WHAT YOU WILL DO: Set down a faithful copy of every record below, with no images.

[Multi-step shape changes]
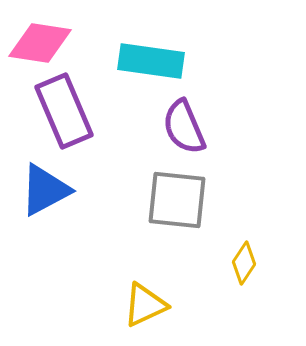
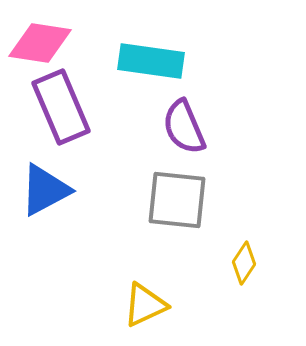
purple rectangle: moved 3 px left, 4 px up
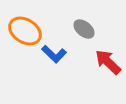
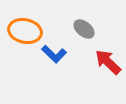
orange ellipse: rotated 20 degrees counterclockwise
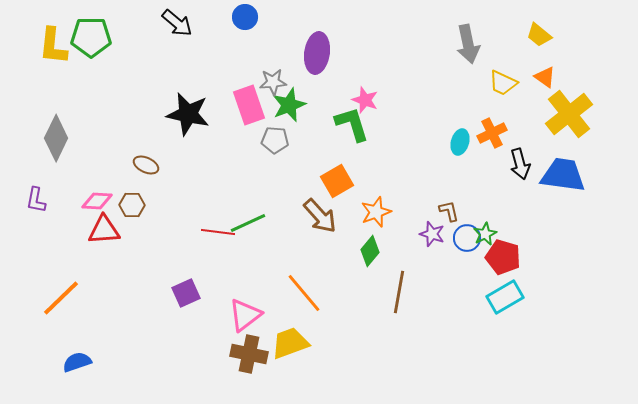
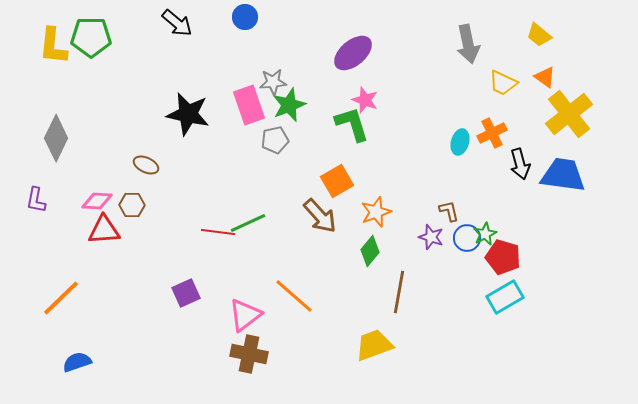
purple ellipse at (317, 53): moved 36 px right; rotated 42 degrees clockwise
gray pentagon at (275, 140): rotated 16 degrees counterclockwise
purple star at (432, 234): moved 1 px left, 3 px down
orange line at (304, 293): moved 10 px left, 3 px down; rotated 9 degrees counterclockwise
yellow trapezoid at (290, 343): moved 84 px right, 2 px down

EXPECTED ANSWER:
purple rectangle: moved 3 px left, 4 px up
orange ellipse: rotated 20 degrees counterclockwise
purple ellipse at (317, 53): moved 36 px right; rotated 42 degrees clockwise
gray pentagon at (275, 140): rotated 16 degrees counterclockwise
purple star at (432, 234): moved 1 px left, 3 px down
orange line at (304, 293): moved 10 px left, 3 px down; rotated 9 degrees counterclockwise
yellow trapezoid at (290, 343): moved 84 px right, 2 px down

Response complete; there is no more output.